§ Records provided
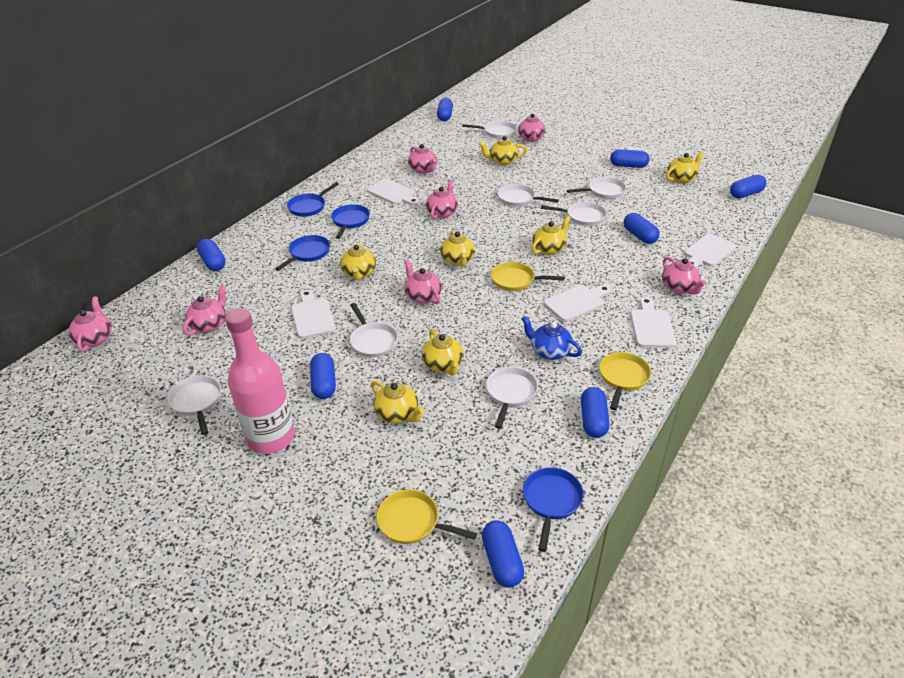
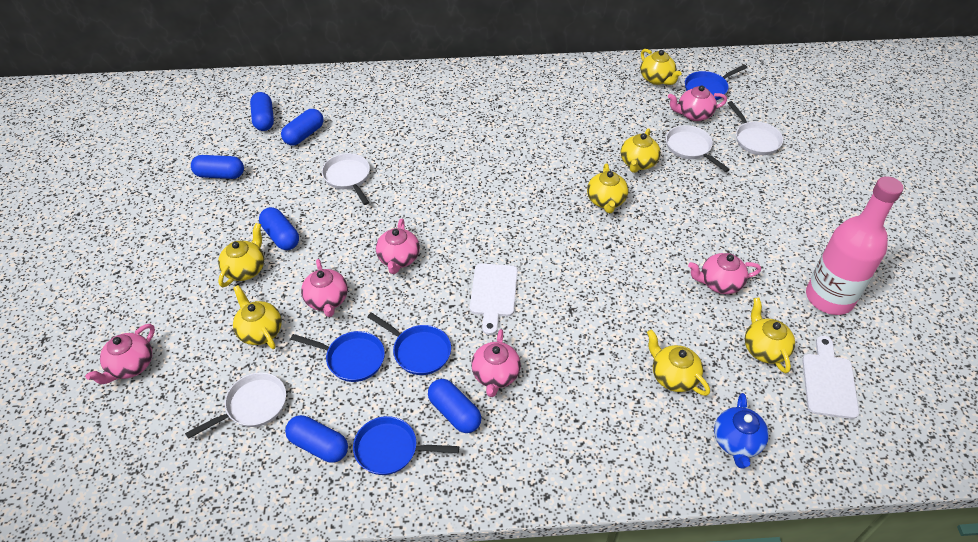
blue capsule: 8 -> 6
pink teapot: 7 -> 6
white cutting board: 5 -> 2
white pan: 7 -> 4
yellow pan: 3 -> 0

§ Work to be completed
Repeat the listing word for word, and skip every picture it contains.

§ Task answer
blue capsule: 8 -> 6
pink teapot: 7 -> 6
white cutting board: 5 -> 2
white pan: 7 -> 4
yellow pan: 3 -> 0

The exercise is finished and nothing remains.